PROMPT >> Show each line of the data below that has the string "brick" in it.

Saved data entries
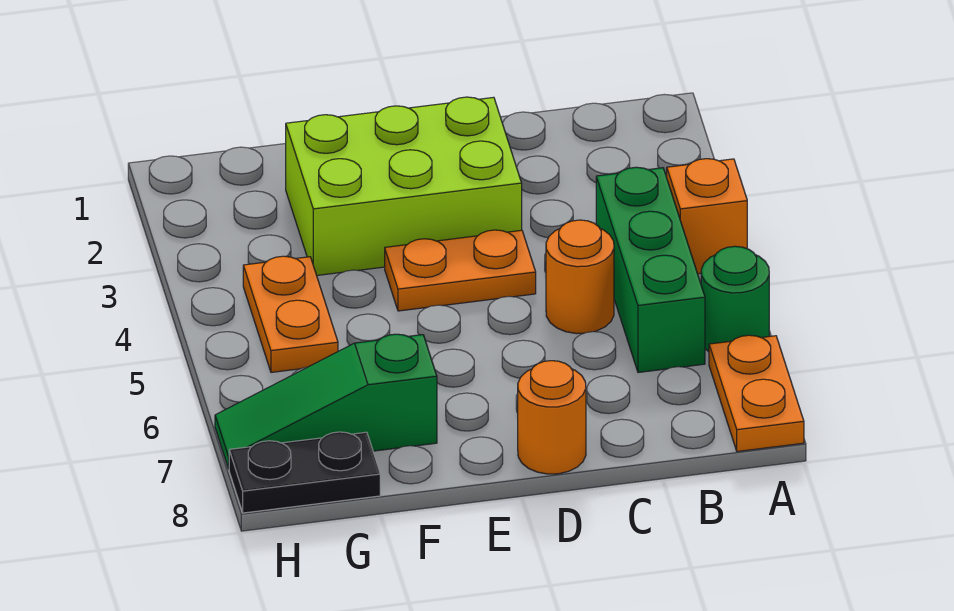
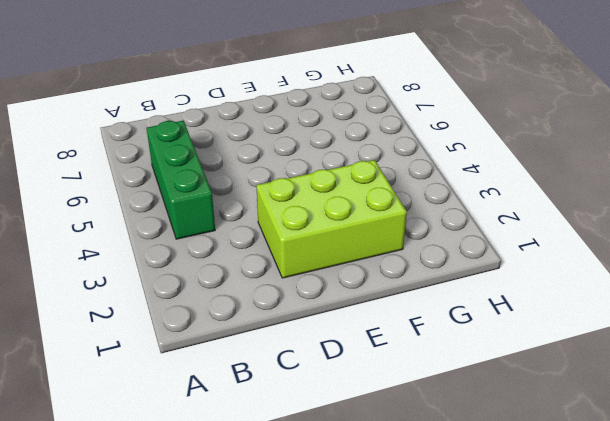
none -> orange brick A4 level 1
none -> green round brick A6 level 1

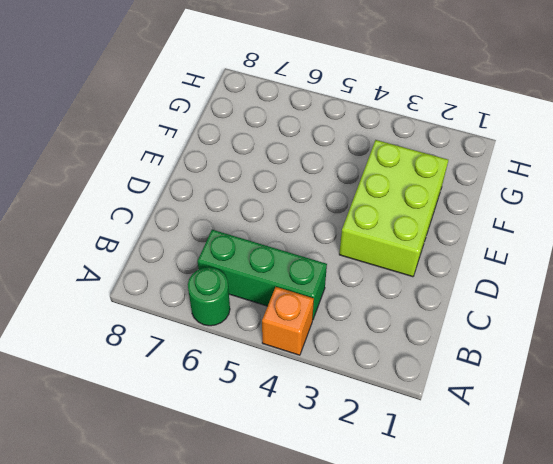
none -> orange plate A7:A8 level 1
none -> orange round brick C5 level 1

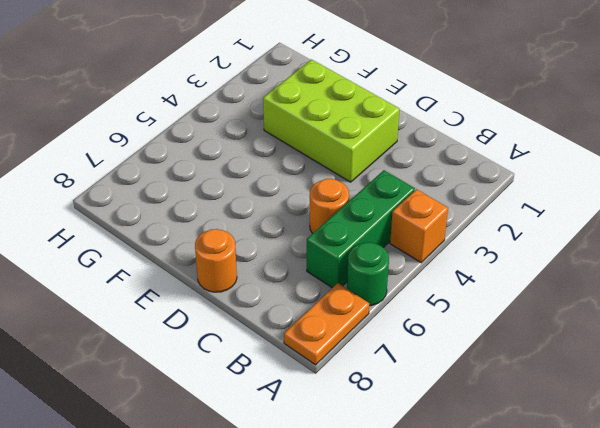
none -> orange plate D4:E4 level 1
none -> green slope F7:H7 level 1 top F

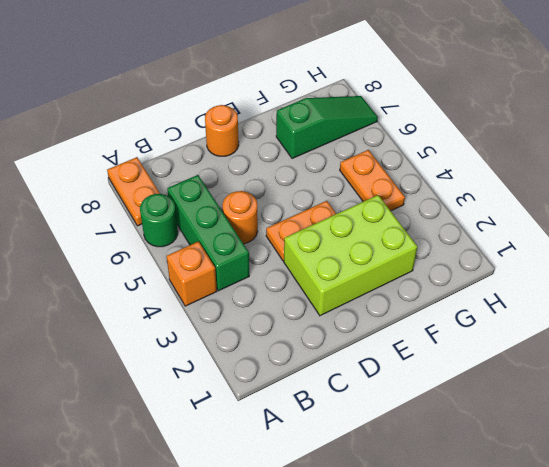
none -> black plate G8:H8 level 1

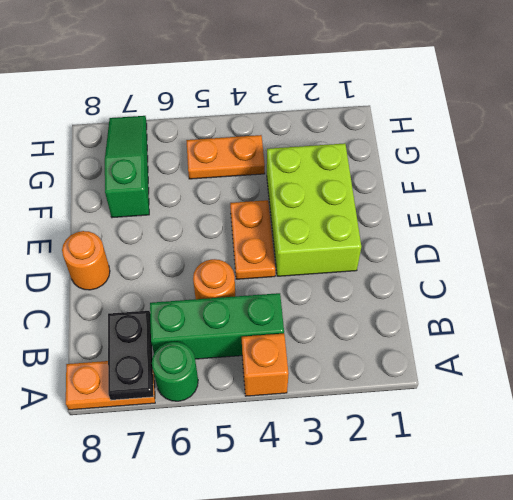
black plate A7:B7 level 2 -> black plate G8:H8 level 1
---
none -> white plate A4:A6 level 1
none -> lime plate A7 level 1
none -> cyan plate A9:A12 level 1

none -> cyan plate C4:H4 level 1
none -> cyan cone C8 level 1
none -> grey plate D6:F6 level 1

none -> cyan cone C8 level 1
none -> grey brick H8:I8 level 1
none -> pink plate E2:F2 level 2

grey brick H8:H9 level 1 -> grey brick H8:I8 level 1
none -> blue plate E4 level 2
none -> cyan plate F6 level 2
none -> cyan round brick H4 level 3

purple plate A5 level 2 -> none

COMPLETED EXERCISE >>
none -> orange brick A4 level 1
none -> green round brick A6 level 1
none -> orange round brick C5 level 1
none -> grey brick H8:I8 level 1
grey brick H8:H9 level 1 -> grey brick H8:I8 level 1
none -> cyan round brick H4 level 3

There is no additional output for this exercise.